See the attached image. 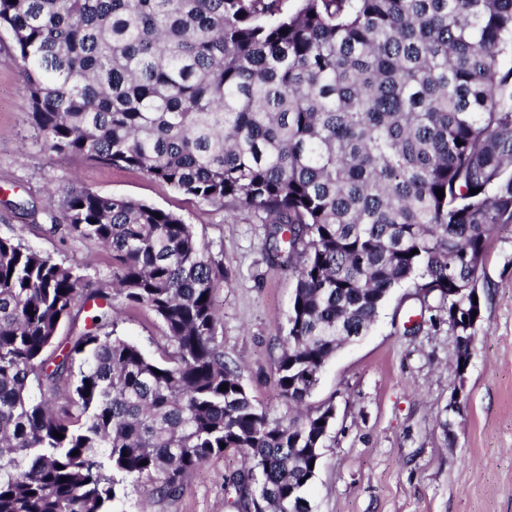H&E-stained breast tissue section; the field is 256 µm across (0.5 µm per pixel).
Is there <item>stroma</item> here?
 Here are the masks:
<instances>
[{"instance_id": "stroma-1", "label": "stroma", "mask_w": 512, "mask_h": 512, "mask_svg": "<svg viewBox=\"0 0 512 512\" xmlns=\"http://www.w3.org/2000/svg\"><path fill=\"white\" fill-rule=\"evenodd\" d=\"M13 54L12 37L2 29L0 236L105 282L108 254L52 227L62 214L61 186L72 182L177 214L227 273L215 296L225 360L238 366L250 395L271 415L283 414L275 365L295 281L267 255L264 225L251 213L201 202L140 171L51 154L28 120V93ZM480 285L483 320L464 377L453 371L455 338L447 324L406 333L417 305L407 285L390 293L366 336L326 363L307 400L313 409L333 405L336 414L310 488L314 512H512V226L491 238ZM115 330L148 357L167 348L164 329L147 308L124 310ZM457 390L460 410L447 436L439 420ZM241 464L235 453L214 458L175 497L148 496L147 479L127 480L111 512H236L224 474Z\"/></svg>"}]
</instances>
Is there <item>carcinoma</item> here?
Here are the masks:
<instances>
[{
	"label": "carcinoma",
	"instance_id": "cac0c4a2",
	"mask_svg": "<svg viewBox=\"0 0 512 512\" xmlns=\"http://www.w3.org/2000/svg\"><path fill=\"white\" fill-rule=\"evenodd\" d=\"M297 2L0 0V29L50 152L266 225L295 278L276 365L288 404L405 284L448 315L462 379L483 257L512 224V0ZM62 220L109 250L112 291L0 237V512H107L130 476L173 496L228 451L246 461L224 474L238 512H312L334 407L273 417L248 393L217 340L224 268L193 227L74 184ZM118 296L160 319L164 361L103 330ZM86 308L91 327L47 355Z\"/></svg>",
	"mask_w": 512,
	"mask_h": 512
}]
</instances>
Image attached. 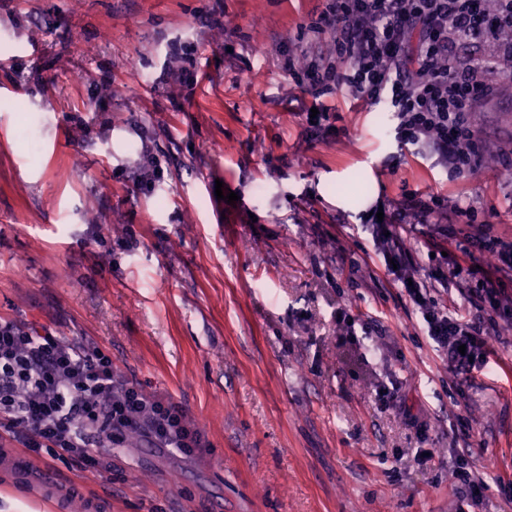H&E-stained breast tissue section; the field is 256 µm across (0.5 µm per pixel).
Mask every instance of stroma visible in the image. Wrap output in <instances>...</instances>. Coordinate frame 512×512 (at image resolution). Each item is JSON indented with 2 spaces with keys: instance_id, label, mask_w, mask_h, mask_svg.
Returning <instances> with one entry per match:
<instances>
[{
  "instance_id": "obj_1",
  "label": "stroma",
  "mask_w": 512,
  "mask_h": 512,
  "mask_svg": "<svg viewBox=\"0 0 512 512\" xmlns=\"http://www.w3.org/2000/svg\"><path fill=\"white\" fill-rule=\"evenodd\" d=\"M319 5L0 0V316L96 342L209 442L133 436L102 474L30 458L100 512H512V331L459 388L361 262L371 211L409 191L478 199L512 235V85L476 132L493 169L450 177L344 91L316 136L277 58ZM29 481L0 478V512H51Z\"/></svg>"
}]
</instances>
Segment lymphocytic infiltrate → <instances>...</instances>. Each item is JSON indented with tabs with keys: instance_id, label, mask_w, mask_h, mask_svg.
<instances>
[{
	"instance_id": "obj_1",
	"label": "lymphocytic infiltrate",
	"mask_w": 512,
	"mask_h": 512,
	"mask_svg": "<svg viewBox=\"0 0 512 512\" xmlns=\"http://www.w3.org/2000/svg\"><path fill=\"white\" fill-rule=\"evenodd\" d=\"M512 0H324L308 38L283 53L281 70L321 98L347 91L385 105L395 138L460 177L487 164L474 135L490 76L512 81ZM468 54H459L462 46ZM479 202L406 193L367 227L385 263L373 275L421 314L422 327L459 382L487 362L490 342L512 329V236L477 223ZM423 224L458 250L419 271L407 228ZM459 304H452V297ZM132 433L153 447L191 454L207 447L173 398L144 393L100 346L0 316V447L47 451L83 472L102 470L104 446Z\"/></svg>"
}]
</instances>
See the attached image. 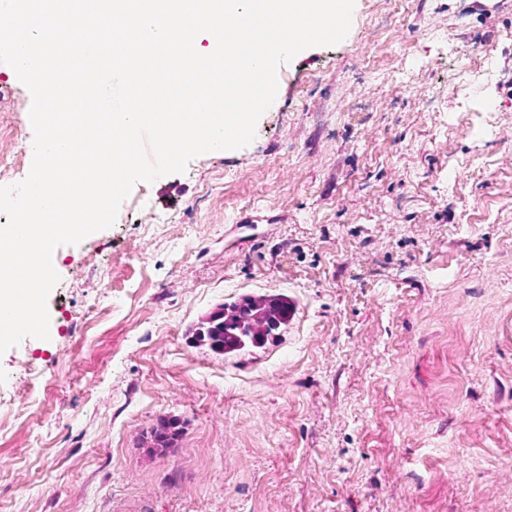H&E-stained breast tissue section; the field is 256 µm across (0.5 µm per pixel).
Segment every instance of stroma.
Here are the masks:
<instances>
[{"mask_svg": "<svg viewBox=\"0 0 512 512\" xmlns=\"http://www.w3.org/2000/svg\"><path fill=\"white\" fill-rule=\"evenodd\" d=\"M499 2L355 0L341 43L279 69L249 145L137 183L112 227L55 249L49 339L0 355V512H512ZM0 91V149L26 161L4 186L34 134L3 62ZM249 293L293 300L277 343L193 344ZM165 415L184 432L156 455Z\"/></svg>", "mask_w": 512, "mask_h": 512, "instance_id": "stroma-1", "label": "stroma"}]
</instances>
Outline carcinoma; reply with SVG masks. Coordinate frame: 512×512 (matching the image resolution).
<instances>
[{"label": "carcinoma", "mask_w": 512, "mask_h": 512, "mask_svg": "<svg viewBox=\"0 0 512 512\" xmlns=\"http://www.w3.org/2000/svg\"><path fill=\"white\" fill-rule=\"evenodd\" d=\"M293 311L294 304L285 295L243 294L217 305L208 314L213 319L211 328L198 340L218 355L262 348L277 341ZM182 432L180 419L162 417L151 429L149 438L153 447L165 450L174 445Z\"/></svg>", "instance_id": "cac0c4a2"}]
</instances>
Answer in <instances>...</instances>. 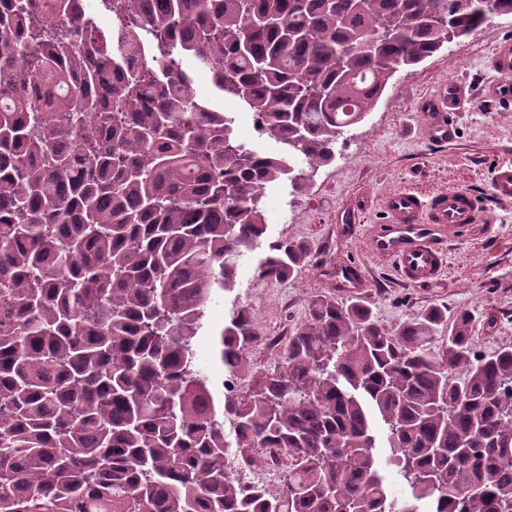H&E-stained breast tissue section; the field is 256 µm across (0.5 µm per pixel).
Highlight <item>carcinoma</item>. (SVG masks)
<instances>
[{"label":"carcinoma","mask_w":512,"mask_h":512,"mask_svg":"<svg viewBox=\"0 0 512 512\" xmlns=\"http://www.w3.org/2000/svg\"><path fill=\"white\" fill-rule=\"evenodd\" d=\"M100 2L106 34L84 0H0V512H512V345L476 354L468 314L388 330L317 296L260 371L238 308L218 356L260 378L221 412L194 348L266 187L304 190L395 73L512 0ZM188 58L280 152L239 142ZM308 258L276 239L259 276ZM226 421L241 465L291 459L278 491L228 474Z\"/></svg>","instance_id":"obj_1"}]
</instances>
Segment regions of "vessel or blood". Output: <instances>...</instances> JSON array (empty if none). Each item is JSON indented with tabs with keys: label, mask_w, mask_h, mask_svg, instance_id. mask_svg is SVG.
Returning a JSON list of instances; mask_svg holds the SVG:
<instances>
[{
	"label": "vessel or blood",
	"mask_w": 512,
	"mask_h": 512,
	"mask_svg": "<svg viewBox=\"0 0 512 512\" xmlns=\"http://www.w3.org/2000/svg\"><path fill=\"white\" fill-rule=\"evenodd\" d=\"M491 64L500 79L487 87L496 102L512 100V41H496ZM470 95L465 85L452 81L419 106L426 139L444 145L457 135V115L465 111ZM493 194L512 199V163L497 164L491 177ZM379 223L366 225L363 239L374 257L389 262L401 281L410 286L435 284L448 265V243L467 237L486 218L476 197L455 188L424 192L414 187L389 190L378 198ZM329 287L342 294L369 288L363 266L338 260L326 267Z\"/></svg>",
	"instance_id": "1"
}]
</instances>
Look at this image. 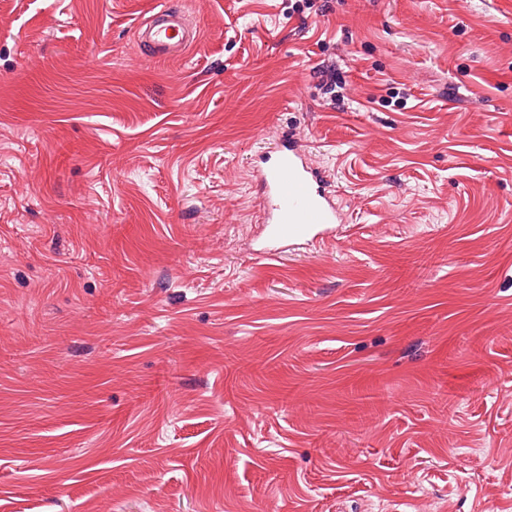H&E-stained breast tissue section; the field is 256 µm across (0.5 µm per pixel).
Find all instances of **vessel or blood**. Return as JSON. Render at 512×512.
I'll list each match as a JSON object with an SVG mask.
<instances>
[{"instance_id":"obj_1","label":"vessel or blood","mask_w":512,"mask_h":512,"mask_svg":"<svg viewBox=\"0 0 512 512\" xmlns=\"http://www.w3.org/2000/svg\"><path fill=\"white\" fill-rule=\"evenodd\" d=\"M135 35L139 43L150 47L154 57L168 59L183 55L194 45L199 30L181 11L166 6L141 22ZM260 184L268 228L261 255L276 259L289 242H324L334 236L341 216L326 191V181L290 138L281 137L278 150L267 158Z\"/></svg>"}]
</instances>
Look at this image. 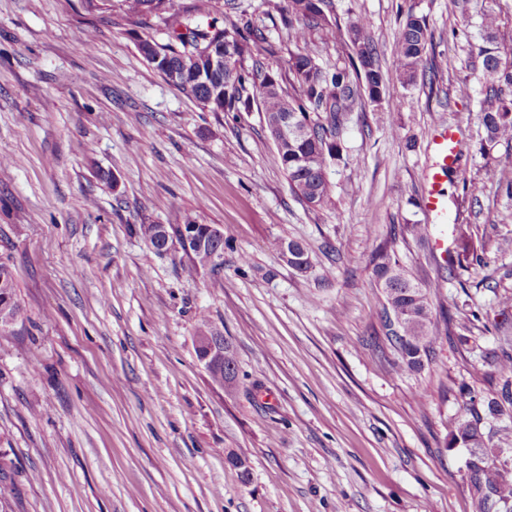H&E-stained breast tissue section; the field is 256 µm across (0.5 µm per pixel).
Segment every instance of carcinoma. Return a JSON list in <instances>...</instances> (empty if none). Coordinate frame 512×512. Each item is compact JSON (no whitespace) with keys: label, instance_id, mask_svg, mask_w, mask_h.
<instances>
[{"label":"carcinoma","instance_id":"cac0c4a2","mask_svg":"<svg viewBox=\"0 0 512 512\" xmlns=\"http://www.w3.org/2000/svg\"><path fill=\"white\" fill-rule=\"evenodd\" d=\"M279 14L287 30L289 74L299 85L296 95L282 85V80L263 69L258 62L246 61L263 50L273 51L262 30L248 17L243 0H227L234 17L227 26L211 31L198 19L209 14L211 0H117L114 8L122 15L148 18L171 13L185 19L172 29L166 44L149 43L141 51L144 58L165 76L169 83L214 112H248L258 106L265 112L267 127L275 143L282 168L292 193L311 207L327 203L331 183L327 179L330 163L340 157L337 138L343 114L366 99L377 102L382 95L385 76L376 51L360 17L341 24L331 0H267ZM319 29L325 40L349 43L350 52L343 64L323 68L301 51L310 32ZM431 34L422 19L408 11L396 41L394 77L404 83L415 81L418 68L428 53ZM224 56V66L212 69L198 62L205 51ZM482 57V87L488 107L483 125L490 141L512 140V99H503L512 87V62L503 58L498 48H479ZM297 115L305 134L284 135L281 125ZM188 270L215 269L224 258V241L208 243L188 255ZM374 272L382 288L385 304L380 318L386 346L398 361L410 370H419L431 356L437 339V324L432 317L427 289L414 283L402 269L389 243L379 246L373 257ZM21 311L15 298L10 266L0 260V312ZM486 364L498 369L503 377L512 374V354H493ZM237 373V363L229 346H224L221 367L210 371L222 383ZM512 412V384L504 381L501 392L491 389L470 398L469 417L455 423V438L472 448L486 447L481 423L487 416ZM471 482L479 491L478 512H489L498 502L512 500V483L491 475L485 455L476 453L468 462Z\"/></svg>","mask_w":512,"mask_h":512}]
</instances>
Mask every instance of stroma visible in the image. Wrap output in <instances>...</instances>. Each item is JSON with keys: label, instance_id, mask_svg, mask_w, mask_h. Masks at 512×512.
<instances>
[{"label": "stroma", "instance_id": "stroma-1", "mask_svg": "<svg viewBox=\"0 0 512 512\" xmlns=\"http://www.w3.org/2000/svg\"><path fill=\"white\" fill-rule=\"evenodd\" d=\"M333 4L365 18L382 71L407 12L432 49L413 84L346 115L332 200L311 208L263 112L201 108L141 55L164 19L0 0V256L23 308L0 336V512H475L473 450L452 430L482 375L501 386L483 359L512 336V141L486 138L478 47L491 8L512 48V0ZM252 5L277 47L262 62L287 75V32ZM444 128L461 158L440 224L422 200ZM189 216L223 226L220 272L189 274L141 233ZM392 237L433 316L454 318L418 371L382 350L371 258ZM204 320L235 355L230 382L197 357ZM483 426L512 480V419Z\"/></svg>", "mask_w": 512, "mask_h": 512}]
</instances>
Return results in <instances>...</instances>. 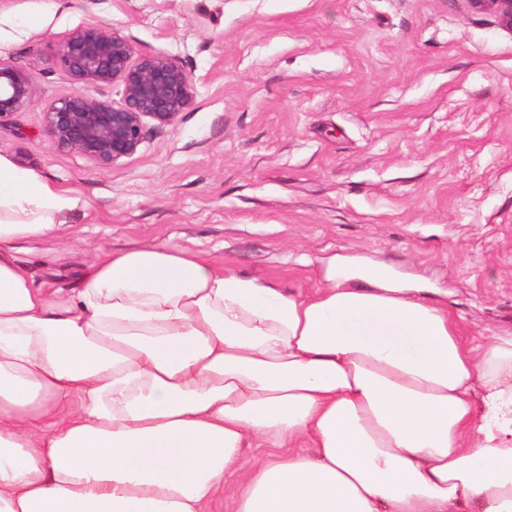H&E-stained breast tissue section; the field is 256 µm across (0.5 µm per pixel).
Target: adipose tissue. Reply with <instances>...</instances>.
I'll return each mask as SVG.
<instances>
[{
	"label": "adipose tissue",
	"mask_w": 512,
	"mask_h": 512,
	"mask_svg": "<svg viewBox=\"0 0 512 512\" xmlns=\"http://www.w3.org/2000/svg\"><path fill=\"white\" fill-rule=\"evenodd\" d=\"M79 205L0 155V512H512V335L467 346L377 269L288 295L168 244L35 285L19 243Z\"/></svg>",
	"instance_id": "obj_1"
}]
</instances>
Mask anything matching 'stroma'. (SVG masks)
Instances as JSON below:
<instances>
[{
  "mask_svg": "<svg viewBox=\"0 0 512 512\" xmlns=\"http://www.w3.org/2000/svg\"><path fill=\"white\" fill-rule=\"evenodd\" d=\"M87 24L194 84L108 168L43 132L82 89L56 40ZM0 56L36 77L0 154L81 201L20 246L35 284L79 289L100 251L152 242L288 293L354 258L445 301L470 343L512 333V31L467 0H0Z\"/></svg>",
  "mask_w": 512,
  "mask_h": 512,
  "instance_id": "stroma-1",
  "label": "stroma"
}]
</instances>
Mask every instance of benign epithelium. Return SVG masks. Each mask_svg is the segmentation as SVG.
<instances>
[{
	"label": "benign epithelium",
	"instance_id": "7a95c632",
	"mask_svg": "<svg viewBox=\"0 0 512 512\" xmlns=\"http://www.w3.org/2000/svg\"><path fill=\"white\" fill-rule=\"evenodd\" d=\"M475 12L494 14L512 31V0H467ZM56 58L63 71L86 87L119 82V104L73 93L45 112L44 131L57 146L76 150L100 167L135 154L143 142L145 121L170 125L192 102L193 85L171 57L140 55L118 31L88 24L57 37ZM31 69L0 57V122L28 108L35 99Z\"/></svg>",
	"mask_w": 512,
	"mask_h": 512
}]
</instances>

*-*-*

▸ **YOUR OBJECTIVE**
Each line from the one containing "Target: adipose tissue." through the end of the entries, both included, is to be returned exactly, with no other lines.

▸ **COMPLETE ANSWER**
Target: adipose tissue. Reply with <instances>...</instances>.
I'll return each mask as SVG.
<instances>
[{
	"label": "adipose tissue",
	"mask_w": 512,
	"mask_h": 512,
	"mask_svg": "<svg viewBox=\"0 0 512 512\" xmlns=\"http://www.w3.org/2000/svg\"><path fill=\"white\" fill-rule=\"evenodd\" d=\"M79 205L0 155V512H512V335L467 346L377 269L288 295L168 244L35 285L19 243Z\"/></svg>",
	"instance_id": "obj_1"
}]
</instances>
Mask anything matching 'stroma'. (SVG masks)
Instances as JSON below:
<instances>
[{
  "mask_svg": "<svg viewBox=\"0 0 512 512\" xmlns=\"http://www.w3.org/2000/svg\"><path fill=\"white\" fill-rule=\"evenodd\" d=\"M87 24L194 84L108 168L43 132L82 89L56 40ZM0 56L36 77L0 154L81 201L20 246L35 284L79 289L100 251L152 242L288 293L354 258L445 301L470 343L512 333V31L467 0H0Z\"/></svg>",
  "mask_w": 512,
  "mask_h": 512,
  "instance_id": "stroma-1",
  "label": "stroma"
}]
</instances>
Mask every instance of benign epithelium. Return SVG masks. Each mask_svg is the segmentation as SVG.
<instances>
[{
	"label": "benign epithelium",
	"instance_id": "7a95c632",
	"mask_svg": "<svg viewBox=\"0 0 512 512\" xmlns=\"http://www.w3.org/2000/svg\"><path fill=\"white\" fill-rule=\"evenodd\" d=\"M475 12L494 14L512 31V0H467ZM56 58L63 71L86 87L119 82V104L73 93L45 112L44 131L57 146L76 150L100 167L135 154L143 142L145 121L170 125L192 102L193 85L171 57L140 55L118 31L88 24L57 37ZM31 69L0 57V122L28 108L35 99Z\"/></svg>",
	"mask_w": 512,
	"mask_h": 512
}]
</instances>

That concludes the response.